*** Opening Exercise input ***

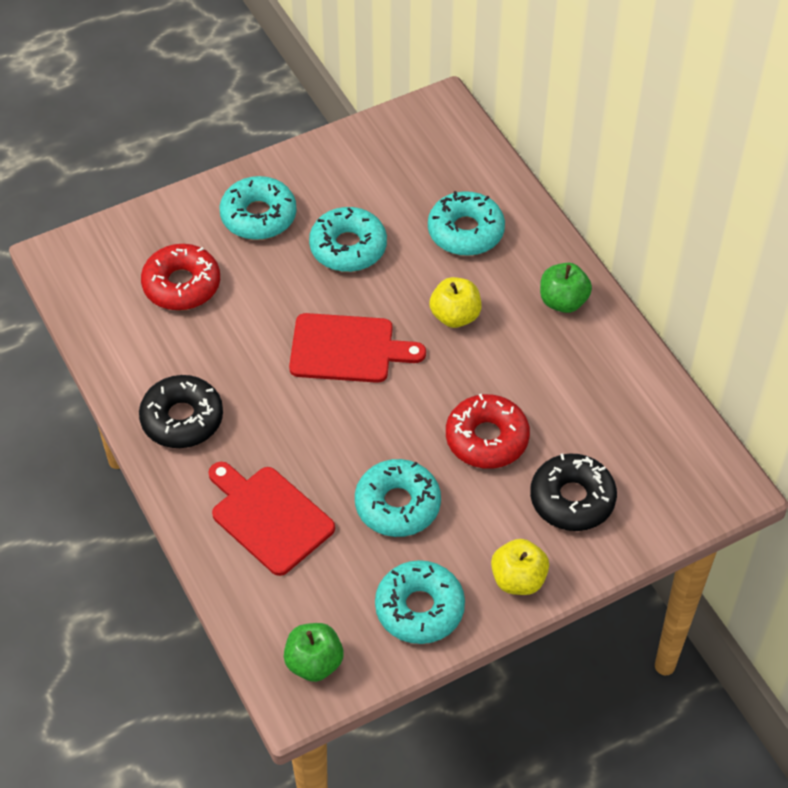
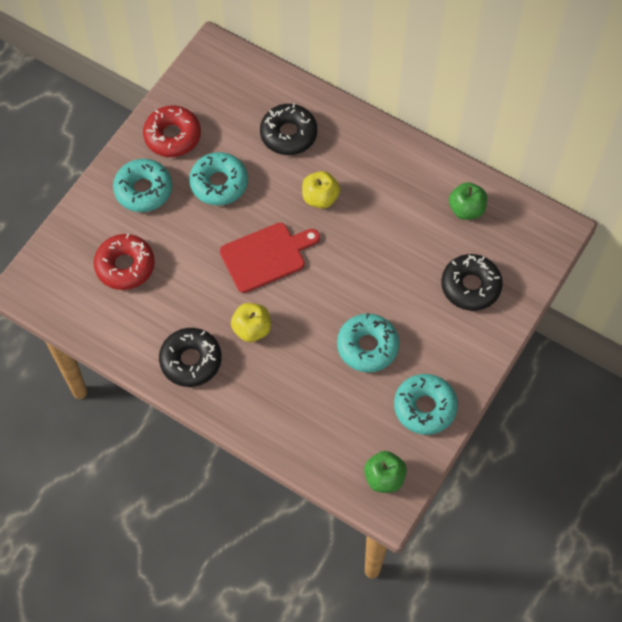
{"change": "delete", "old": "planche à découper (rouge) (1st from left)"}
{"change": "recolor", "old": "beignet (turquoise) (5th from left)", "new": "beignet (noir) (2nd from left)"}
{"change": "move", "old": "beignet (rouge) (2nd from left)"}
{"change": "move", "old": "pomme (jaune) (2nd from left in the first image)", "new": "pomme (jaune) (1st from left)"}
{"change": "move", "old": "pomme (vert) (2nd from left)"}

*** Closing Exercise input ***

Exclude every picture and copy the remaining data exactly.

{"change": "delete", "old": "planche à découper (rouge) (1st from left)"}
{"change": "recolor", "old": "beignet (turquoise) (5th from left)", "new": "beignet (noir) (2nd from left)"}
{"change": "move", "old": "beignet (rouge) (2nd from left)"}
{"change": "move", "old": "pomme (jaune) (2nd from left in the first image)", "new": "pomme (jaune) (1st from left)"}
{"change": "move", "old": "pomme (vert) (2nd from left)"}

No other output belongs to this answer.